BEGIN Data for processing
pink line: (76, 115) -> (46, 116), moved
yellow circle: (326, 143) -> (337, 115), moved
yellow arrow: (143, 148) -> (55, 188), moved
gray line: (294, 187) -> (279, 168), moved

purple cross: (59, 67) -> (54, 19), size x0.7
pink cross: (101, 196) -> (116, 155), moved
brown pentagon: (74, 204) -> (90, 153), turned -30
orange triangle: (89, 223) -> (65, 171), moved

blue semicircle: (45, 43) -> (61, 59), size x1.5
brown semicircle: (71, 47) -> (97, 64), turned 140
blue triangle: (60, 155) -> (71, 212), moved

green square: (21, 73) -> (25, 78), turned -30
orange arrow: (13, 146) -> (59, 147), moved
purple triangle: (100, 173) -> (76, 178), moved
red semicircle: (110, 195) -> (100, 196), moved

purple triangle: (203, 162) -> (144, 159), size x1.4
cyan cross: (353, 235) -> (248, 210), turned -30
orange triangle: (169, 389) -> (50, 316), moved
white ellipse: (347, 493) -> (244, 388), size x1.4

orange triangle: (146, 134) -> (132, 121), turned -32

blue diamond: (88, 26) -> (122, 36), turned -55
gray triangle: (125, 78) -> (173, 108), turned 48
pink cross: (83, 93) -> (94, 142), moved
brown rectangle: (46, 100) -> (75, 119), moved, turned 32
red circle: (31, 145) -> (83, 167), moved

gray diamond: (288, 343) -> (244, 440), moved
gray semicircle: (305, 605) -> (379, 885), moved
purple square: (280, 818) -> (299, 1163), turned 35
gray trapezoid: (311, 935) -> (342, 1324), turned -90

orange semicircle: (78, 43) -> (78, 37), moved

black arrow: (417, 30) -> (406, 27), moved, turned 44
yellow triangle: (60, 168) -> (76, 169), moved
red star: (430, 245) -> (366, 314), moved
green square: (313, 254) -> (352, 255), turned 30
END Data for processing
(Problem to solve) Your answer should be exactly the lines of the material above, starting at the one that holds "pink cross: (101, 196) -> (116, 155), moved" and ending with the last.

(Task output)
pink cross: (101, 196) -> (116, 155), moved
brown pentagon: (74, 204) -> (90, 153), turned -30
orange triangle: (89, 223) -> (65, 171), moved

blue semicircle: (45, 43) -> (61, 59), size x1.5
brown semicircle: (71, 47) -> (97, 64), turned 140
blue triangle: (60, 155) -> (71, 212), moved

green square: (21, 73) -> (25, 78), turned -30
orange arrow: (13, 146) -> (59, 147), moved
purple triangle: (100, 173) -> (76, 178), moved
red semicircle: (110, 195) -> (100, 196), moved

purple triangle: (203, 162) -> (144, 159), size x1.4
cyan cross: (353, 235) -> (248, 210), turned -30
orange triangle: (169, 389) -> (50, 316), moved
white ellipse: (347, 493) -> (244, 388), size x1.4

orange triangle: (146, 134) -> (132, 121), turned -32

blue diamond: (88, 26) -> (122, 36), turned -55
gray triangle: (125, 78) -> (173, 108), turned 48
pink cross: (83, 93) -> (94, 142), moved
brown rectangle: (46, 100) -> (75, 119), moved, turned 32
red circle: (31, 145) -> (83, 167), moved

gray diamond: (288, 343) -> (244, 440), moved
gray semicircle: (305, 605) -> (379, 885), moved
purple square: (280, 818) -> (299, 1163), turned 35
gray trapezoid: (311, 935) -> (342, 1324), turned -90

orange semicircle: (78, 43) -> (78, 37), moved

black arrow: (417, 30) -> (406, 27), moved, turned 44
yellow triangle: (60, 168) -> (76, 169), moved
red star: (430, 245) -> (366, 314), moved
green square: (313, 254) -> (352, 255), turned 30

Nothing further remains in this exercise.